→ **WHAT YOU SHOULD DO**:
Copy every line of the records word for word, from the line containing "prime [1176, 256]" down to the line containing "pyautogui.click(x=613, y=295)", including both of those lines.

→ **AVAILABLE RECORDS**:
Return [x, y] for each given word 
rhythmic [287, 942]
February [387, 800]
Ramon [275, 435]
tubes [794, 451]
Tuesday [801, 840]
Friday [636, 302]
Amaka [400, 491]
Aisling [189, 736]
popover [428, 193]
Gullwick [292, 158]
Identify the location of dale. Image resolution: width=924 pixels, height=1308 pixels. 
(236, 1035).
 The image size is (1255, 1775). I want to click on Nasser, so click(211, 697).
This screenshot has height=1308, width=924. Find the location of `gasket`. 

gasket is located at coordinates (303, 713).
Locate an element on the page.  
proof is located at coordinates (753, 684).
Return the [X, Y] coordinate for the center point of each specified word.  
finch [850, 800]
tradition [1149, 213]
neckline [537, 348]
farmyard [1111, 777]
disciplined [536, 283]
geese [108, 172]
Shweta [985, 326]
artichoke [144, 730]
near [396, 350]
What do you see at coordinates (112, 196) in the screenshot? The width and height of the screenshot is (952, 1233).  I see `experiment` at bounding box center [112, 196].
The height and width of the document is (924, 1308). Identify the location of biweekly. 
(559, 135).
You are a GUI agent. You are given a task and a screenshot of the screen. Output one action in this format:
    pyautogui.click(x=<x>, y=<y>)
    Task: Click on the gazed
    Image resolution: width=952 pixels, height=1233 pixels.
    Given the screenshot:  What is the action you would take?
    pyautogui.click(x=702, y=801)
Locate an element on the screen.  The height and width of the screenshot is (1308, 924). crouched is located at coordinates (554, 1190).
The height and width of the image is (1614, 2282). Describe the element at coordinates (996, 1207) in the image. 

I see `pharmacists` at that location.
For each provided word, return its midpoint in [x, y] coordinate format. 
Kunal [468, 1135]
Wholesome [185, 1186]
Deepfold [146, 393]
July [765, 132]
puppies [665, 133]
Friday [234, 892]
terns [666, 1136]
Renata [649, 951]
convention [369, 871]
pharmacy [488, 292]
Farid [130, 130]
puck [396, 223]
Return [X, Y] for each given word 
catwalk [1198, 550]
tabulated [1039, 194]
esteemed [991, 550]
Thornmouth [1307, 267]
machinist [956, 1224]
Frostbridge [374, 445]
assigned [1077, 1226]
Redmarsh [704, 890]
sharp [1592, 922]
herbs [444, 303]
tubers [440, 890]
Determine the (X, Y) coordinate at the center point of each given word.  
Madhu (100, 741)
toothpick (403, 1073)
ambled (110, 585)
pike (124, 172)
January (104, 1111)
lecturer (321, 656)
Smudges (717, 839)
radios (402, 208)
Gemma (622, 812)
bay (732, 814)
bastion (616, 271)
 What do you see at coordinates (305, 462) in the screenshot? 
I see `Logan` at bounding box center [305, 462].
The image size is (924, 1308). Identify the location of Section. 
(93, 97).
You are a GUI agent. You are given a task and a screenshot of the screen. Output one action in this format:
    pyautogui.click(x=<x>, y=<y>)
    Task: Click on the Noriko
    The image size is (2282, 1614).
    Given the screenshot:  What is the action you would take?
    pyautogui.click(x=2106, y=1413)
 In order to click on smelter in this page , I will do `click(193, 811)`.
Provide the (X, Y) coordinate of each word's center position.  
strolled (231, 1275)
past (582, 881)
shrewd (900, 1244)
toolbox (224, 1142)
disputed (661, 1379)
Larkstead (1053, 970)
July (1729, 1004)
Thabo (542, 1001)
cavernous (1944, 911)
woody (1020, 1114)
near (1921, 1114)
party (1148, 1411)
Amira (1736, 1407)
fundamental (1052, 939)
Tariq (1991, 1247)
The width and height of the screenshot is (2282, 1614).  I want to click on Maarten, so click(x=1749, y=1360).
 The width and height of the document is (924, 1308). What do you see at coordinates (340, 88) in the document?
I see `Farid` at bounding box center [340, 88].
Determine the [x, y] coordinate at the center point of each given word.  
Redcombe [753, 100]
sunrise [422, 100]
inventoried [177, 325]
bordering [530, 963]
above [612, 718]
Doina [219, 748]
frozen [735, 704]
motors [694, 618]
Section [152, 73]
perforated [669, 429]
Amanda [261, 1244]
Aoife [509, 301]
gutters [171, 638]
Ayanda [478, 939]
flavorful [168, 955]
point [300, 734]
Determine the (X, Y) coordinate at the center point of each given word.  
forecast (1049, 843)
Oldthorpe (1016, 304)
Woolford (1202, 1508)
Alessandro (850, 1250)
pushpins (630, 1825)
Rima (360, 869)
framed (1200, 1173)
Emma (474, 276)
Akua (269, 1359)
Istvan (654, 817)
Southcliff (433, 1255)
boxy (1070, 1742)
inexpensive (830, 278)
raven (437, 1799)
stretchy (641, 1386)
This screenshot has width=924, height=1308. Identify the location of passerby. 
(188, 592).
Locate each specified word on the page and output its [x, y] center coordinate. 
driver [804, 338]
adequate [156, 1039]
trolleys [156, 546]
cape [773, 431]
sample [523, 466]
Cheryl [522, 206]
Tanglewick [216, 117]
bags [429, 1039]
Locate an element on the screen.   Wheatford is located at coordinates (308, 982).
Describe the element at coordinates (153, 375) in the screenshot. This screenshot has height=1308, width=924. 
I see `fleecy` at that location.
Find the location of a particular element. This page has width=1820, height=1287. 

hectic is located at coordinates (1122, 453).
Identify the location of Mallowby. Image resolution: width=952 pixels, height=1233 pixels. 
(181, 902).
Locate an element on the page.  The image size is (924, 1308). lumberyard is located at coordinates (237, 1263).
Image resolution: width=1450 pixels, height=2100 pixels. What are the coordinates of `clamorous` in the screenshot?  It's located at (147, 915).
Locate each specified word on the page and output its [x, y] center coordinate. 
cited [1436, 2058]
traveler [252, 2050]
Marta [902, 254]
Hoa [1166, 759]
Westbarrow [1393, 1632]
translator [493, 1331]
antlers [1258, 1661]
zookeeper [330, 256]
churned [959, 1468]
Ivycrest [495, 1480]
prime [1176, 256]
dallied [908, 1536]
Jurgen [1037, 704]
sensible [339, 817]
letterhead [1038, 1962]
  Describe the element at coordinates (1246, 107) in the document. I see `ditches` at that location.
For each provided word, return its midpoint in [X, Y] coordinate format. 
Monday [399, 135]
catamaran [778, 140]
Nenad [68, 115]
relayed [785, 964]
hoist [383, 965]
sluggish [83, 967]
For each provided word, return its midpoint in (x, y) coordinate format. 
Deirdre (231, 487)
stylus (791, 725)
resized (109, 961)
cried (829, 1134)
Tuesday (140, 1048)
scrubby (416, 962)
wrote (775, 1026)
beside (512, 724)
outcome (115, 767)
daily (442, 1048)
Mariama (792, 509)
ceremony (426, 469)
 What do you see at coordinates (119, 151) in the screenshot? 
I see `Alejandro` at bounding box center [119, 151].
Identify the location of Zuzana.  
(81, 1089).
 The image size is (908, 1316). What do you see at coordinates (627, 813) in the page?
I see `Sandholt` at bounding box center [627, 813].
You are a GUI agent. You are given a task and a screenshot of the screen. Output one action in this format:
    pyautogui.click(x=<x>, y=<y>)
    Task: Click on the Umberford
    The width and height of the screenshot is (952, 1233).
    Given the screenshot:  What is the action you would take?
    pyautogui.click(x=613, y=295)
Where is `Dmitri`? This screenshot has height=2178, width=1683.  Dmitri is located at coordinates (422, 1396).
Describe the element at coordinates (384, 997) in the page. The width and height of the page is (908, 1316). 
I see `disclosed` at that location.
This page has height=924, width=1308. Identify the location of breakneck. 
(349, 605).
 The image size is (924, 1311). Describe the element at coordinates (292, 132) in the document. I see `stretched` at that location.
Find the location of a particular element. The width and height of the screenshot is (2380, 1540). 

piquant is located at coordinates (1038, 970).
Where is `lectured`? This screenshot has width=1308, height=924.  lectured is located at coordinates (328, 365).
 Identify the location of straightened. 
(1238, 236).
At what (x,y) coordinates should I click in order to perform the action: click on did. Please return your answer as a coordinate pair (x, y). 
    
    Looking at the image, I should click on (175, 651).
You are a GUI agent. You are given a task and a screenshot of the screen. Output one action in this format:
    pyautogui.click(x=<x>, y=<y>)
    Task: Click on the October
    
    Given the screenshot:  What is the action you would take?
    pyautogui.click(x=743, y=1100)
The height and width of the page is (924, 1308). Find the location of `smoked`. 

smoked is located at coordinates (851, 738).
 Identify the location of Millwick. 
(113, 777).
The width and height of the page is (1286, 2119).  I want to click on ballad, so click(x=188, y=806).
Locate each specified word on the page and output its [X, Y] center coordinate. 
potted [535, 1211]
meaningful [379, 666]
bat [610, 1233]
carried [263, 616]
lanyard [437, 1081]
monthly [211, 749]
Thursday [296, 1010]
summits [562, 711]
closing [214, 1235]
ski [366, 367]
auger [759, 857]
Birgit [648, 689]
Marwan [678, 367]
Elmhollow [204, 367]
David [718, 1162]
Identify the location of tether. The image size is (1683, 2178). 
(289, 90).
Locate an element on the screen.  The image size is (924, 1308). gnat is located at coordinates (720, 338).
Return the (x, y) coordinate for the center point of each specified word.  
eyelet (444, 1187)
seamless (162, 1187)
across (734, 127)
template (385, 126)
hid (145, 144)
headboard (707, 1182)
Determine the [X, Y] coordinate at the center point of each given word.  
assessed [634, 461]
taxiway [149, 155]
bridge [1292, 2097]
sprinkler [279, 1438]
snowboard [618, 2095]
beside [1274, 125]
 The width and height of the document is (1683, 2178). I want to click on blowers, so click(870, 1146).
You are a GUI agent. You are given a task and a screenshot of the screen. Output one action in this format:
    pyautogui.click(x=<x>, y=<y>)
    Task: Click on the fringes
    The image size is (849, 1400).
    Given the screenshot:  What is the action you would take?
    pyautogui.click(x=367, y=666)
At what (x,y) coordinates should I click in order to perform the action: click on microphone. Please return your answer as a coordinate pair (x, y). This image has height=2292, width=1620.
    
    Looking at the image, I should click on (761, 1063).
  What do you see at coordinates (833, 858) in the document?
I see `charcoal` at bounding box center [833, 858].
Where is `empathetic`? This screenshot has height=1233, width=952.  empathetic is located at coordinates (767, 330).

→ **TASK RESPONSE**:
prime [1176, 256]
dallied [908, 1536]
Jurgen [1037, 704]
sensible [339, 817]
letterhead [1038, 1962]
  Describe the element at coordinates (1246, 107) in the document. I see `ditches` at that location.
For each provided word, return its midpoint in [X, Y] coordinate format. 
Monday [399, 135]
catamaran [778, 140]
Nenad [68, 115]
relayed [785, 964]
hoist [383, 965]
sluggish [83, 967]
For each provided word, return its midpoint in (x, y) coordinate format. 
Deirdre (231, 487)
stylus (791, 725)
resized (109, 961)
cried (829, 1134)
Tuesday (140, 1048)
scrubby (416, 962)
wrote (775, 1026)
beside (512, 724)
outcome (115, 767)
daily (442, 1048)
Mariama (792, 509)
ceremony (426, 469)
 What do you see at coordinates (119, 151) in the screenshot? 
I see `Alejandro` at bounding box center [119, 151].
Identify the location of Zuzana.  
(81, 1089).
 The image size is (908, 1316). What do you see at coordinates (627, 813) in the page?
I see `Sandholt` at bounding box center [627, 813].
You are a GUI agent. You are given a task and a screenshot of the screen. Output one action in this format:
    pyautogui.click(x=<x>, y=<y>)
    Task: Click on the Umberford
    The width and height of the screenshot is (952, 1233).
    Given the screenshot:  What is the action you would take?
    pyautogui.click(x=613, y=295)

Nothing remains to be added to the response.